[Given information — start]

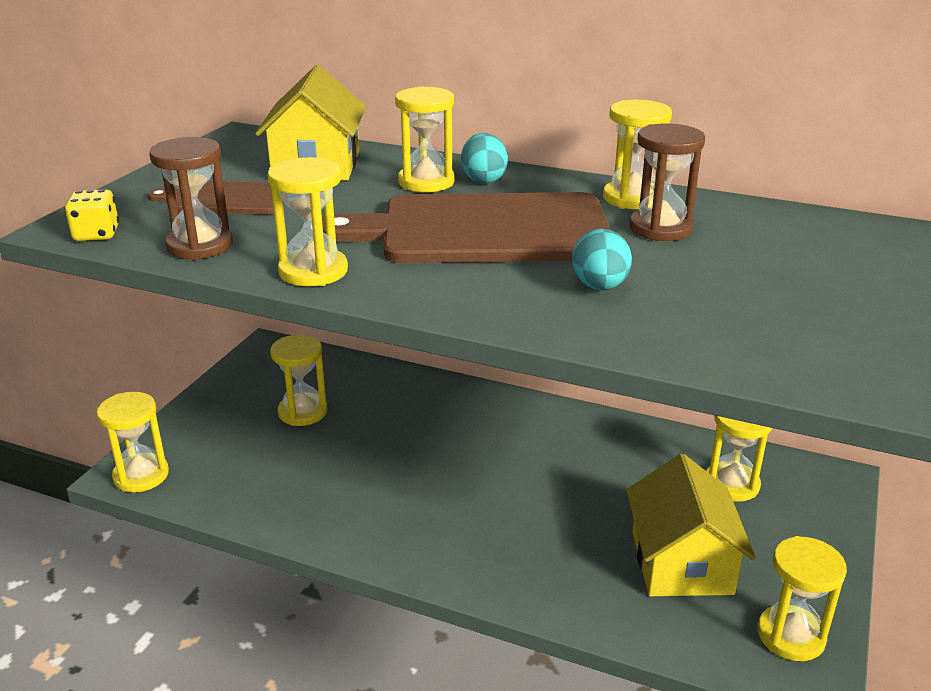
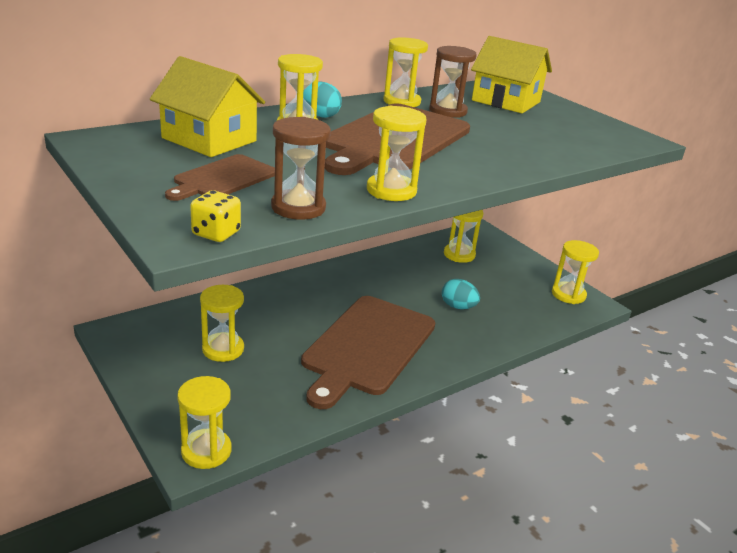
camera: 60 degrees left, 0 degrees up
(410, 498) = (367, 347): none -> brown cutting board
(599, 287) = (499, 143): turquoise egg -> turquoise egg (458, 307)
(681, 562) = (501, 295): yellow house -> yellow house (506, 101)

[Given information — finish]
[Given information — start]

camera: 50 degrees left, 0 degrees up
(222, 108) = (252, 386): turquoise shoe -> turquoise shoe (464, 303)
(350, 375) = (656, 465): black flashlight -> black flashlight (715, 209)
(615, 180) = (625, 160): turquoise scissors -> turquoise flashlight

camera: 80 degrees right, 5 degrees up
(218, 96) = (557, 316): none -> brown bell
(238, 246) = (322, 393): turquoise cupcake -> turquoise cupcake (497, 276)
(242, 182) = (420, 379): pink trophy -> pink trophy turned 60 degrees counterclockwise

[Given information — finish]
[Given information — start]

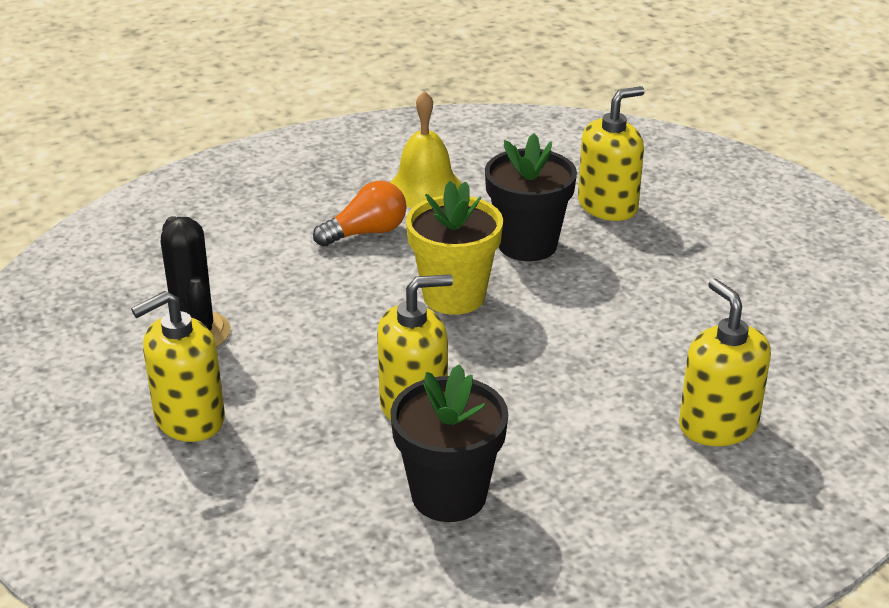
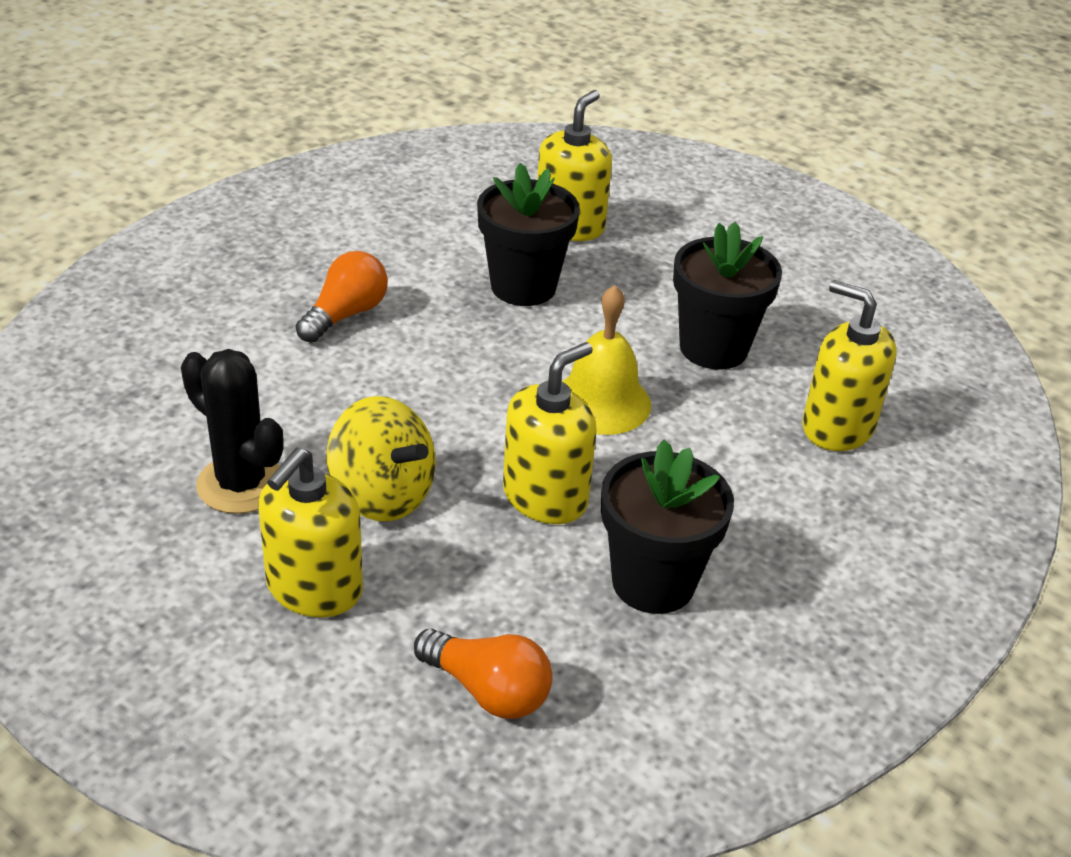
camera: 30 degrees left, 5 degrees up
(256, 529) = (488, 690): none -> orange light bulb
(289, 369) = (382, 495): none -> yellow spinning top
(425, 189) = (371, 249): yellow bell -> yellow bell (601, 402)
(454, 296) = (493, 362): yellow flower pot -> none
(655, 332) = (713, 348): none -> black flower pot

[Given information — finish]

Your objective
Would you retype exactly the lines above, from the line with "(425, 189) = (371, 249): yellow" to the line with "(655, 332) = (713, 348): none", with both end lines kept and nothing more?

Response area
(425, 189) = (371, 249): yellow bell -> yellow bell (601, 402)
(454, 296) = (493, 362): yellow flower pot -> none
(655, 332) = (713, 348): none -> black flower pot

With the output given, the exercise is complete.